*Goal*:
Identify each line of the material below that contains the string "circle", and copy those lines.

*Available data*:
○ ○ ○ ○

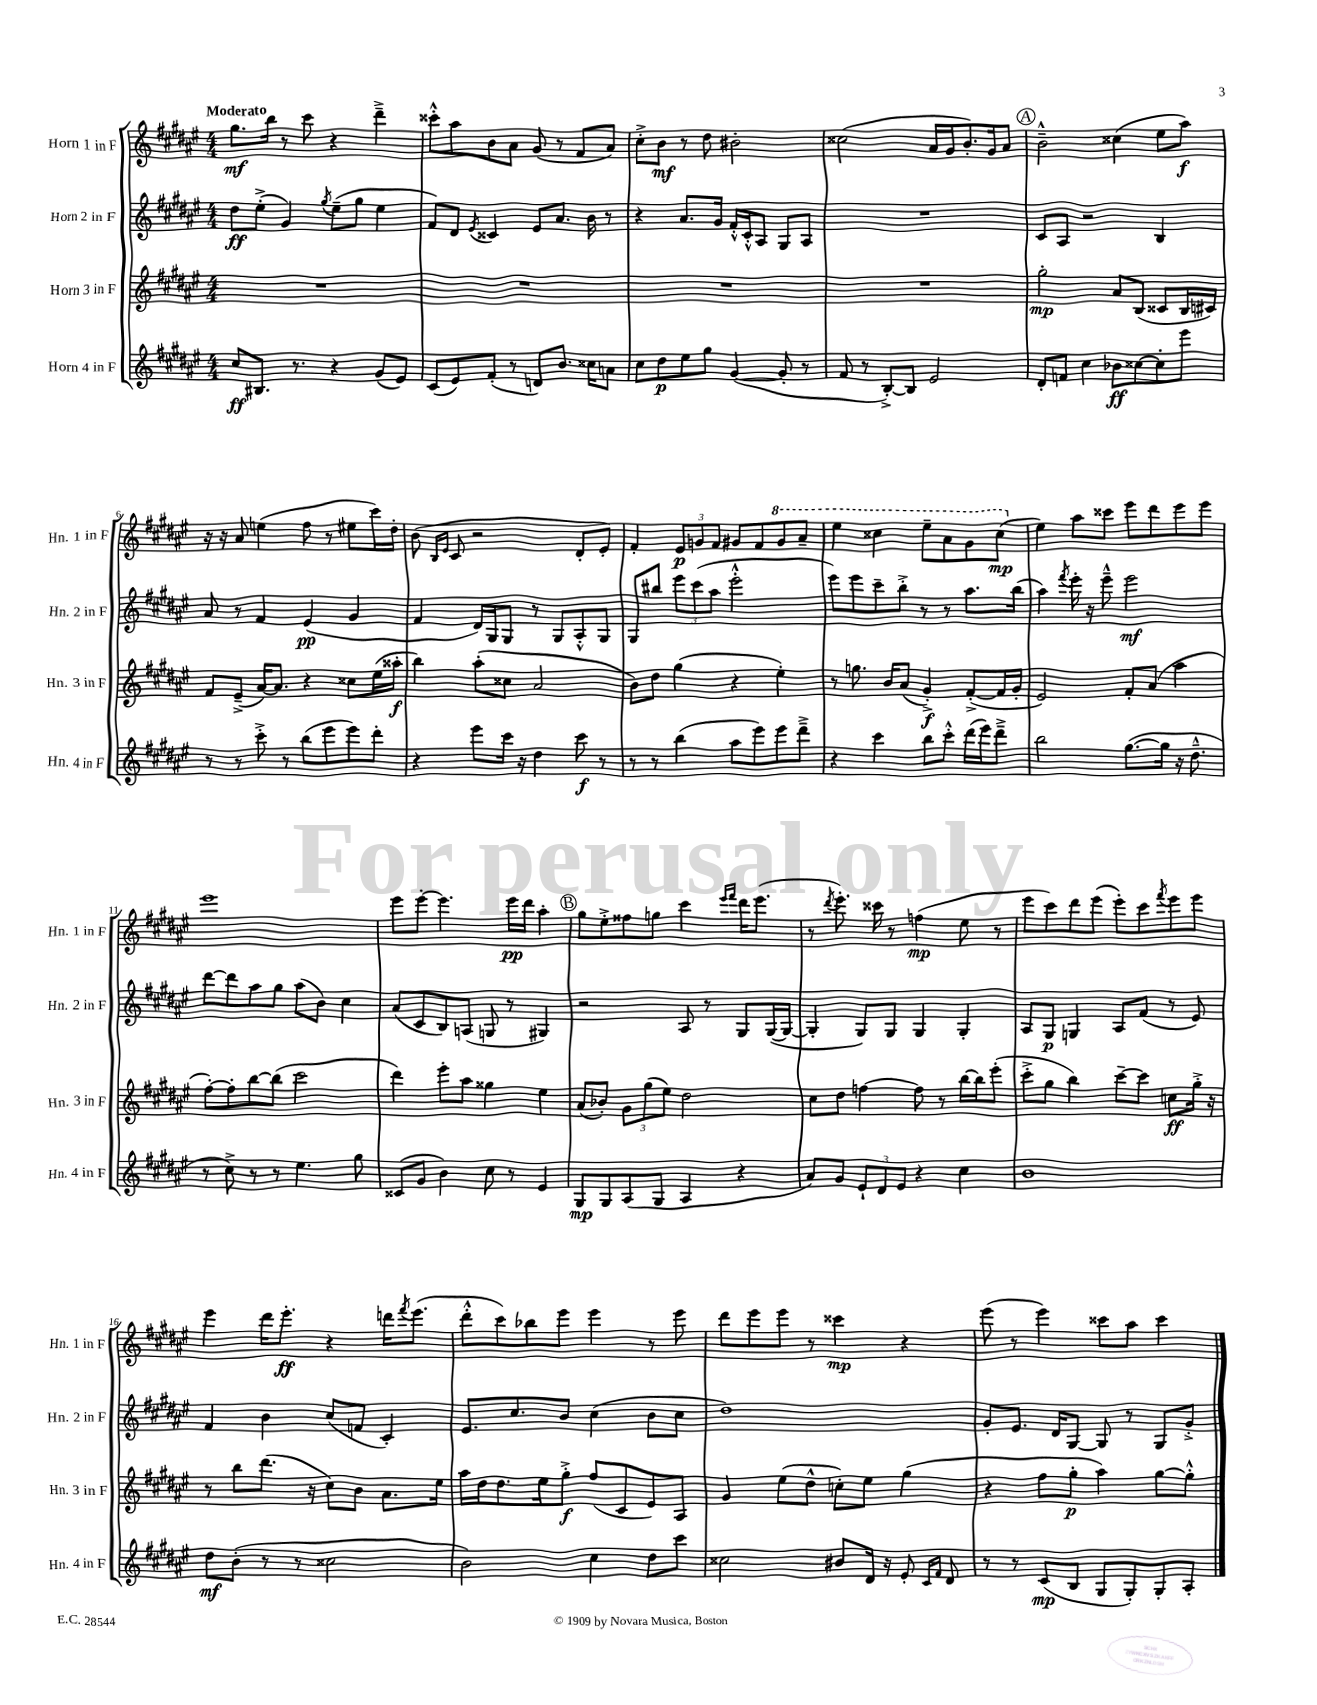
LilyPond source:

<<
\new StaffGroup <<
\new Staff = "s0" \with { instrumentName = "Horn 1 in F" shortInstrumentName = "Hn. 1 in F" } {
    \clef treble \key fis \major \numericTimeSignature \time 4/4 \tempo "Moderato"
    gis''8.\mf b''16 r8 cis'''8 r4 dis'''4---> |
    cisis'''8-.-^ ais''8 b'8 ais'8 gis'8( r8 fis'8 ais'8) |
    cis''8-.-> b'8\mf r8 dis''8 bis'2-. |
    cisis''2( ais'16 gis'16 b'8.-.) gis'16 ais'8 |
    \mark \markup { \circle "A" } b'2---^ cisis''4( eis''8 ais''8\f) |
    r16 r16 ais'8 e''4( fis''8 r8 eis''8 cis'''16) dis''16-. |
    b'8( \grace { b16 eis'16 } cis'8 r2 dis'8-. eis'8-.) |
    fis'4-. \tuplet 3/2 { eis'8\p g'8 fis'8 } gis'8 fis'8 \ottava #1 gis''8 ais''8-- |
    eis'''4 cisis'''4 eis'''8-- ais''8 gis''8 cisis'''8\mp( \ottava #0 |
    eis''4) ais''8 cisis'''8 eis'''8 dis'''8 eis'''8 eis'''8 |
    eis'''1 |
    eis'''8 eis'''8~-. eis'''4. eis'''16\pp dis'''16 ais''4-. |
    \mark \markup { \circle "B" } gis''8 eis''8-.-> fisis''8 g''8 cis'''4 \grace { eis'''16 fis'''16 } dis'''16 eis'''8.( |
    r8 \acciaccatura { dis'''8 } eis'''8.-.) cisis'''16 r8 f''4\mp( eis''8 r8 |
    eis'''8 cis'''8) dis'''8 eis'''8( eis'''8-.) cis'''8 \acciaccatura { fis'''8 } eis'''8 eis'''8 |
    eis'''4 dis'''16 eis'''8.-.\ff r4 d'''16 \acciaccatura { fis'''8 } eis'''8.( |
    dis'''8-.-^ cis'''8) bes''8 eis'''8 eis'''4 r8 eis'''8 |
    dis'''8 eis'''8 eis'''8 r8 cisis'''4\mp r4 |
    eis'''8( r8 eis'''4) cisis'''8 ais''8 cisis'''4 \bar "|." |
}
\new Staff = "s1" \with { instrumentName = "Horn 2 in F" shortInstrumentName = "Hn. 2 in F" } {
    \clef treble \key fis \major \numericTimeSignature \time 4/4
    dis''8\ff eis''8-.->( gis'4) \acciaccatura { gis''8 } eis''8--( gis''8 eis''4 |
    fis'8) dis'8 \acciaccatura { eis'8 } cisis'4 eis'8 ais'8. b'16 r8 |
    r4 ais'8. gis'16 fis'16-.-^ cis'16-.-^ ais8 gis8 ais8 |
    R1 |
    \mark \markup { \circle "A" } cis'8 ais8 r2 b4 |
    ais'8 r8 fis'4 eis'4\pp( gis'4 |
    fis'4 dis'16) gis16 gis8 r8 gis8 ais8-.-^ gis8 |
    gis8 bis''8 \tuplet 3/2 { eis'''8 cis'''8( ais''8 } eis'''2-.-^ |
    eis'''8) eis'''8 cis'''8-- b''8-.-> r8 r8 ais''8. b''16( |
    ais''4) \acciaccatura { fis'''8 } eis'''16-. r16 eis'''8---^ eis'''2\mf |
    dis'''8~ dis'''8 ais''8 gis''8 ais''8( b'8) cis''4 |
    ais'8( cis'8 b8) a8( g8 r8 gis4) |
    \mark \markup { \circle "B" } r2 ais8 r8 gis8 gis16~( gis16~ |
    gis4-. gis8) gis8 gis4 gis4-. |
    ais8 gis8\p g4 ais8 fis'8( r8 eis'8) |
    fis'4 b'4 cis''8( f'8 cis'4-.) |
    eis'8. cis''8. b'8 cis''4( b'8 cis''8 |
    dis''1) |
    gis'8-. eis'8. dis'16 gis8~ gis8 r8 gis8 gis'8-.-> \bar "|." |
}
\new Staff = "s2" \with { instrumentName = "Horn 3 in F" shortInstrumentName = "Hn. 3 in F" } {
    \clef treble \key fis \major \numericTimeSignature \time 4/4
    R1 |
    R1 |
    R1 |
    R1 |
    \mark \markup { \circle "A" } gis''2-.\mp ais'8 b8( cisis'8 b16 cis'16) |
    fis'8 eis'8--->( ais'16~) ais'8. r4 cisis''8 eis''16( aisis''16-.\f |
    b''4) ais''8-.( cisis''8 ais'2 |
    b'8) dis''8 gis''4( r4 eis''4-.) |
    r8 g''8. b'16 ais'8( gis'4-.->\f) fis'8~-.->( fis'16 gis'16-. |
    eis'2) fis'8-. ais'8( ais''4 |
    fis''8~-.) fis''8-. b''8~ b''8( cis'''2 |
    dis'''4) eis'''8-. ais''8 gisis''4 eis''4 |
    \mark \markup { \circle "B" } ais'8( bes'8-.) \tuplet 3/2 { gis'8 gis''8( eis''8) } dis''2 |
    cis''8 dis''8 f''4~ f''8 r8 b''16~ b''16 eis'''8-.( |
    cis'''8-.-> gis''8 b''4) cis'''8~-- cis'''8 c''8\ff gis''16-.-> r16 |
    r8 b''8 dis'''8.( r16 cis''8) b'8 ais'8. eis''16 |
    ais''16 dis''16 dis''8. eis''16 gis''8-.->\f fis''8( cis'8 eis'8) ais8 |
    gis'4 eis''8( dis''8-^ c''8-.) eis''8 gis''4( |
    r4 fis''8 gis''8-.\p ais''4) gis''8~ gis''8-.-^ \bar "|." |
}
\new Staff = "s3" \with { instrumentName = "Horn 4 in F" shortInstrumentName = "Hn. 4 in F" } {
    \clef treble \key fis \major \numericTimeSignature \time 4/4
    cis''8\ff bis8. r8. r4 gis'8( eis'8) |
    cis'8( eis'8) fis'8-.( r8 d'8) b'8. cisis''16 a'8 |
    cis''8 dis''8\p eis''8 gis''8 gis'4~( gis'8-. r8 |
    fis'8 r8 b8~-.->) b8 eis'2 |
    \mark \markup { \circle "A" } dis'8-. f'8 cis''4 bes'8\ff cisis''8~ cisis''8-. eis'''8 |
    r8 r8 cis'''8-.-> r8 b''8( eis'''8 eis'''8) dis'''8-. |
    r4 eis'''8 cis'''16 r16 dis''4 cis'''8\f r8 |
    r8 r8 b''4( ais''8 eis'''8) eis'''8 dis'''8---> |
    r4 cis'''4 b''8 cis'''8-.-^ dis'''16( eis'''16) dis'''8---> |
    b''2 gis''8.~( gis''16 r16 dis''8.---^ |
    r8 cis''8->) r8 r8 eis''4. gis''8 |
    cisis'8( gis'8 b'4) cis''8 r8 eis'4 |
    \mark \markup { \circle "B" } gis8\mp gis8 ais8( gis8 ais4 r4 |
    ais'8) gis'8 \tuplet 3/2 { eis'8-! dis'8 eis'8 } r4 cis''4 |
    b'1 |
    dis''8\mf b'8-.( r8 r8 cisis''2 |
    b'2) cis''4 dis''8 cis'''8 |
    cisis''2 bis'8 dis'16 r16 eis'8-. \grace { cis'16 fis'16 } dis'8 |
    r8 r8 cis'8\mp( b8 gis8 gis8-.) gis8-. ais8-. \bar "|." |
}
>>
>>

○ ○ ○ ○

*Full solution*:
    \mark \markup { \circle "A" } b'2---^ cisis''4( eis''8 ais''8\f) |
    \mark \markup { \circle "B" } gis''8 eis''8-.-> fisis''8 g''8 cis'''4 \grace { eis'''16 fis'''16 } dis'''16 eis'''8.( |
    \mark \markup { \circle "A" } cis'8 ais8 r2 b4 |
    \mark \markup { \circle "B" } r2 ais8 r8 gis8 gis16~( gis16~ |
    \mark \markup { \circle "A" } gis''2-.\mp ais'8 b8( cisis'8 b16 cis'16) |
    \mark \markup { \circle "B" } ais'8( bes'8-.) \tuplet 3/2 { gis'8 gis''8( eis''8) } dis''2 |
    \mark \markup { \circle "A" } dis'8-. f'8 cis''4 bes'8\ff cisis''8~ cisis''8-. eis'''8 |
    \mark \markup { \circle "B" } gis8\mp gis8 ais8( gis8 ais4 r4 |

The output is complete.